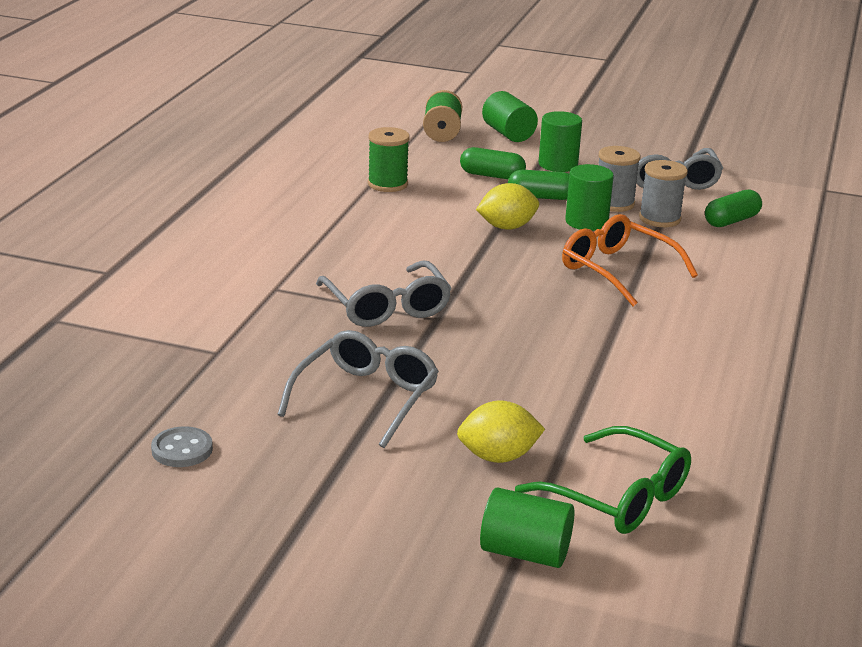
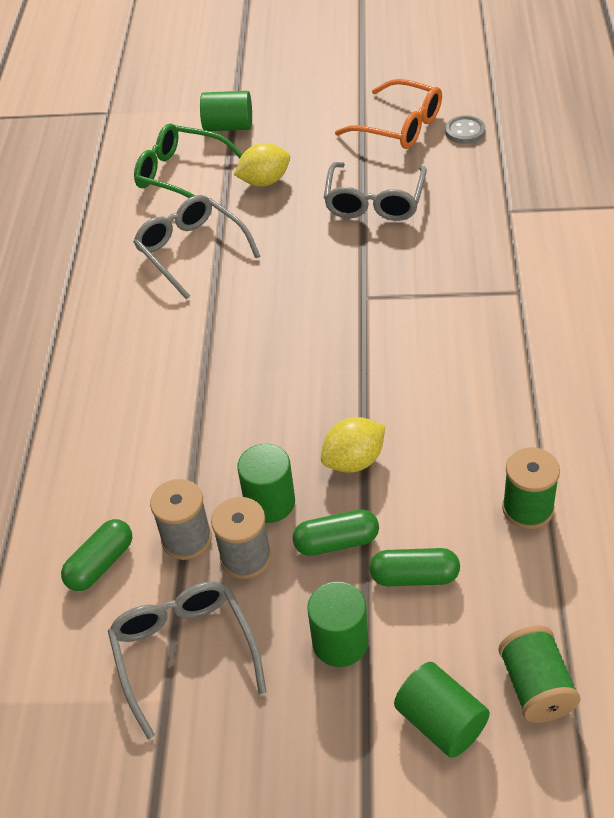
camera: 170 degrees right, 20 degrees up
(386, 307) = (412, 298): grey glasses -> grey glasses (191, 251)
(617, 270) = (219, 418): orange glasses -> orange glasses (399, 126)

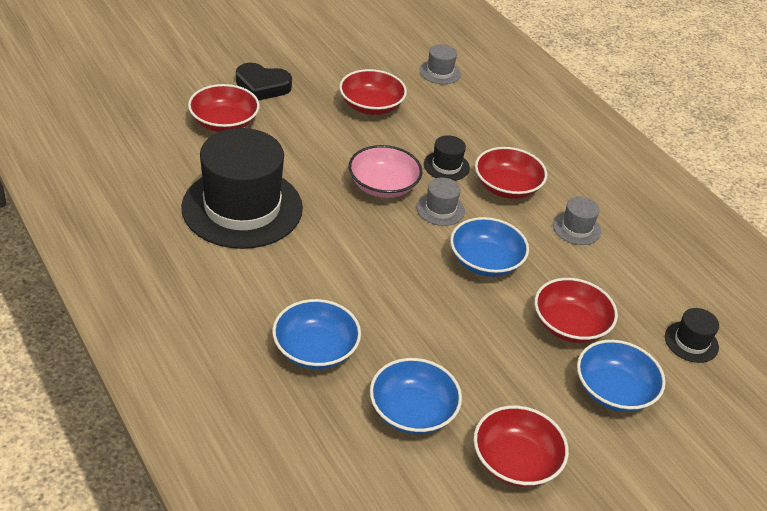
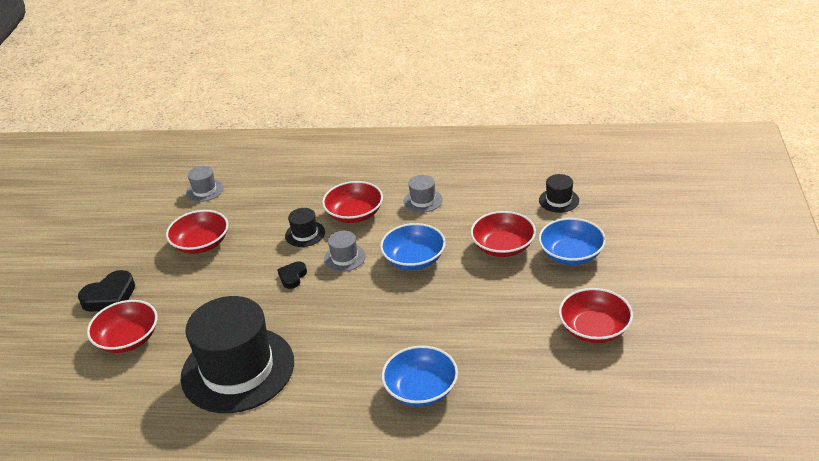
camera: 45 degrees left, 5 degrees down
(383, 186) = (292, 277): pink bowl -> black heart
(412, 411) = (517, 361): blue bowl -> none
- - - - -
## What you need to do
Among the entries, count the lines that hold "camera". Reply with the count only.

## Result of this exercise
2